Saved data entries
———

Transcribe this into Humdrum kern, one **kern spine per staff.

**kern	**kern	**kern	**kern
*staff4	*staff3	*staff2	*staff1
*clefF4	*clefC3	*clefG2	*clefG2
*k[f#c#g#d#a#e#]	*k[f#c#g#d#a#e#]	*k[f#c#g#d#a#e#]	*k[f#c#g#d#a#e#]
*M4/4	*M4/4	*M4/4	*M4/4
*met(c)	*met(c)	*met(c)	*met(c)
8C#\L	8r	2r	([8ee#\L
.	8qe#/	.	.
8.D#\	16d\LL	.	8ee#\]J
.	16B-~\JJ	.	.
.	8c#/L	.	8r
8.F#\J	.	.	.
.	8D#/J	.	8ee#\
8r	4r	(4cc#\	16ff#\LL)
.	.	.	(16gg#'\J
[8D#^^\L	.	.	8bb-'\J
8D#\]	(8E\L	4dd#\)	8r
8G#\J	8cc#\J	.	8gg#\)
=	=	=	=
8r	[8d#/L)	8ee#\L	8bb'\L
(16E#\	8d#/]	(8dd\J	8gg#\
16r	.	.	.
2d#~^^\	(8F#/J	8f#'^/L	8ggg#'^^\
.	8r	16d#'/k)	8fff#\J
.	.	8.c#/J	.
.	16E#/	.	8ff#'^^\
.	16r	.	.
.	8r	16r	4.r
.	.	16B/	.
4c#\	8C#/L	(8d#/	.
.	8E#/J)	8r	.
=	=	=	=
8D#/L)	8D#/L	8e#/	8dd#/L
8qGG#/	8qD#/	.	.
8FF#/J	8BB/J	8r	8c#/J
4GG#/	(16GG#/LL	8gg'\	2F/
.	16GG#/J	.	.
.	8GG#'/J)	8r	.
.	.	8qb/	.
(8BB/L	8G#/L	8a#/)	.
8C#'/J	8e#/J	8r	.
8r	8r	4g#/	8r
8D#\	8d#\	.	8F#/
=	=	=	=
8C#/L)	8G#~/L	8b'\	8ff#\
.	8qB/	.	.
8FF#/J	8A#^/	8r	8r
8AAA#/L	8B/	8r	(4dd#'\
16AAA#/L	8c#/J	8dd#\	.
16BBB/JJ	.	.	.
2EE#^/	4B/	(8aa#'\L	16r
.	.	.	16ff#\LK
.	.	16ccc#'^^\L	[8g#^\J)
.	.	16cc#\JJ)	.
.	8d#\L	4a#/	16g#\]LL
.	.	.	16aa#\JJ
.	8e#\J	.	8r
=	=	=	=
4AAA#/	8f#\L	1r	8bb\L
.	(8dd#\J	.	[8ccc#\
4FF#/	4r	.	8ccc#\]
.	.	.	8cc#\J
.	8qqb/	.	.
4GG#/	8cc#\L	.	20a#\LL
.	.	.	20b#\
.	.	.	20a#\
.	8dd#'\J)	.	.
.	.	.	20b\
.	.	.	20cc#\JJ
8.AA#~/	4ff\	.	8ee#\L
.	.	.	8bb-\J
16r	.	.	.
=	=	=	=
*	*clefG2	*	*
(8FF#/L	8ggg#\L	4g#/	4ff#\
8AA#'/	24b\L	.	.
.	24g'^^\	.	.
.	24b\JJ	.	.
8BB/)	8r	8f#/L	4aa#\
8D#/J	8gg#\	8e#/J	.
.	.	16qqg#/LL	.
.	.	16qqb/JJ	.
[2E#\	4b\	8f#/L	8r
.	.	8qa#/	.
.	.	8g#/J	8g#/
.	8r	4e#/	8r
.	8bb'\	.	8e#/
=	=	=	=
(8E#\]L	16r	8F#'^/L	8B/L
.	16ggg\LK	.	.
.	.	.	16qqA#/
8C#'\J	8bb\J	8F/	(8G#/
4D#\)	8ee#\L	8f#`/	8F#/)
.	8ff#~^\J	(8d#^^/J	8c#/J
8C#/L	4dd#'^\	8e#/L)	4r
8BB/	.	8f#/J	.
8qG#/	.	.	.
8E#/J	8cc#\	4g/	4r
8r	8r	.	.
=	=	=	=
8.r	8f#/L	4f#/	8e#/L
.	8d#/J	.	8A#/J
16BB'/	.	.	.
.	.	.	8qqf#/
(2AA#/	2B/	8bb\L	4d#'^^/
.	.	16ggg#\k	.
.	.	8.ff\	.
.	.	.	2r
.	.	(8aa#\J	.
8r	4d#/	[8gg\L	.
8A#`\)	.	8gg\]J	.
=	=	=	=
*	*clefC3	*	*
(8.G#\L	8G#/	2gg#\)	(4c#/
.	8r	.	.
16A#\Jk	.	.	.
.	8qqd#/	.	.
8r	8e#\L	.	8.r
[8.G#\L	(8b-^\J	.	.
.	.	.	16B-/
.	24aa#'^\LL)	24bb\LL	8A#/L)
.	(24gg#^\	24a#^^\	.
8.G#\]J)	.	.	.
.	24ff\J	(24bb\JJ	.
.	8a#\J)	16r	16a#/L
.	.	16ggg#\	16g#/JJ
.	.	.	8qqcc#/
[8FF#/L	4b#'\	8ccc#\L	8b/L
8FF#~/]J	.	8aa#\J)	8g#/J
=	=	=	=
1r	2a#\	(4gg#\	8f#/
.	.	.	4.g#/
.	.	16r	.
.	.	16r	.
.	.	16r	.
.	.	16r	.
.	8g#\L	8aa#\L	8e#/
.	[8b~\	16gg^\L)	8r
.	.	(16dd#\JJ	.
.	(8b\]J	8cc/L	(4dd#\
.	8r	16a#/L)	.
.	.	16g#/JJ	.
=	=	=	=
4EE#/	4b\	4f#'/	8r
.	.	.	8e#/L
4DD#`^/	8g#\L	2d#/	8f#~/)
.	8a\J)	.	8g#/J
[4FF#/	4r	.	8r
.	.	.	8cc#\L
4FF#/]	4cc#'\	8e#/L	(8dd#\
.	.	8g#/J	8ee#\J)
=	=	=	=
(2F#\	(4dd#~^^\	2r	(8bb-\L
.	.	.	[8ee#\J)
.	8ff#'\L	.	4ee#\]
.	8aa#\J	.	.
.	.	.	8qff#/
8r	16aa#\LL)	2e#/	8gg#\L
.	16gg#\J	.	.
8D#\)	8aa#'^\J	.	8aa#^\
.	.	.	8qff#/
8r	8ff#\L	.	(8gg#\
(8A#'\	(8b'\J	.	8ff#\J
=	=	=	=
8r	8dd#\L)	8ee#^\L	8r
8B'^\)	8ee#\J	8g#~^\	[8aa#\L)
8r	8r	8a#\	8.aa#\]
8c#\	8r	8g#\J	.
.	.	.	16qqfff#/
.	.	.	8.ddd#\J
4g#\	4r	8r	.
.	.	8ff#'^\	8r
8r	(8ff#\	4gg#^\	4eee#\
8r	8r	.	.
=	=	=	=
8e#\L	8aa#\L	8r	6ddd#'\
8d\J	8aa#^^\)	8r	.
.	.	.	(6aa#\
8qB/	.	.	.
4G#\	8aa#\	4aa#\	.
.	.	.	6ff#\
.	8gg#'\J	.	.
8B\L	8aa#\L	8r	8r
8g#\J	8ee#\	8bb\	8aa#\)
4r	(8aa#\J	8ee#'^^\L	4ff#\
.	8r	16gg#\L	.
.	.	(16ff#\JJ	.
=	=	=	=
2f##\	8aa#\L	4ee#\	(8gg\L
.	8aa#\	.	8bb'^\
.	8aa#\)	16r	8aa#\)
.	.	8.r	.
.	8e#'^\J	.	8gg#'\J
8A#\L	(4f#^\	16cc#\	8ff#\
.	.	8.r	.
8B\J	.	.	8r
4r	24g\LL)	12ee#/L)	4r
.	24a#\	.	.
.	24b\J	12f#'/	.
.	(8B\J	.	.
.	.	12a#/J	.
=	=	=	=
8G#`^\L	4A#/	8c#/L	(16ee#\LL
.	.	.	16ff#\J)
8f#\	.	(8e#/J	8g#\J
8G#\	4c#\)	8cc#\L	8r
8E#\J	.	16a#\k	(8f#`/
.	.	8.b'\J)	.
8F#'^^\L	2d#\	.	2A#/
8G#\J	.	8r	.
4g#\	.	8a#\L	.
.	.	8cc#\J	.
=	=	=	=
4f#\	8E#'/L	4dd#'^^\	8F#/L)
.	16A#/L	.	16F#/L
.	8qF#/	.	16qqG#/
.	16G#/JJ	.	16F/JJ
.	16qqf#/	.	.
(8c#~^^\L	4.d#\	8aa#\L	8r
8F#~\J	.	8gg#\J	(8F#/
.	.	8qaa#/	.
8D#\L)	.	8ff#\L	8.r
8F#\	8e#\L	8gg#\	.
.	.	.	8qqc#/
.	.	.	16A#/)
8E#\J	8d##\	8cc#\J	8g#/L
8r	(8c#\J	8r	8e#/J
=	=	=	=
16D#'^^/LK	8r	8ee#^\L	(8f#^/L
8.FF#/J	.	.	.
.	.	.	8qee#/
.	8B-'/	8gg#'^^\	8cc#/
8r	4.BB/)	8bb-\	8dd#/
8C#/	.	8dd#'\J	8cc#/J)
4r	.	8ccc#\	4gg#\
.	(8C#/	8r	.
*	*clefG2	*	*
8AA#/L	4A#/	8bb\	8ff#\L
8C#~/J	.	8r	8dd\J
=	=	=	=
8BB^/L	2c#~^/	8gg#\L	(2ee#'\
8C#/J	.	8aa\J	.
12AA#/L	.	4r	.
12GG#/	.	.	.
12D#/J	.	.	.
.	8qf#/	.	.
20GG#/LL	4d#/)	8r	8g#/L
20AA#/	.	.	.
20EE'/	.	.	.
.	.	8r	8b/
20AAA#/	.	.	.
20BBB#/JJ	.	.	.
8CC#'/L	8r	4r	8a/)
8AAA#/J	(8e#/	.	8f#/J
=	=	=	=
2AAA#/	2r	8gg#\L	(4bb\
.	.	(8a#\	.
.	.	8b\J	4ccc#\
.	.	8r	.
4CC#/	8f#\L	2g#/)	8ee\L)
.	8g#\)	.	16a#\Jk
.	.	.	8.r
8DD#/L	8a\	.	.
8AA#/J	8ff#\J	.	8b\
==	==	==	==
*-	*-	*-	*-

———

» **Task goal**
Can you show every line in the entries above that contains the string "kern"? Copy each matching line in full, treating uppercase and lowercase letters as different.

» **Right answer**
Transcribe this into Humdrum kern, one **kern spine per staff.
**kern	**kern	**kern	**kern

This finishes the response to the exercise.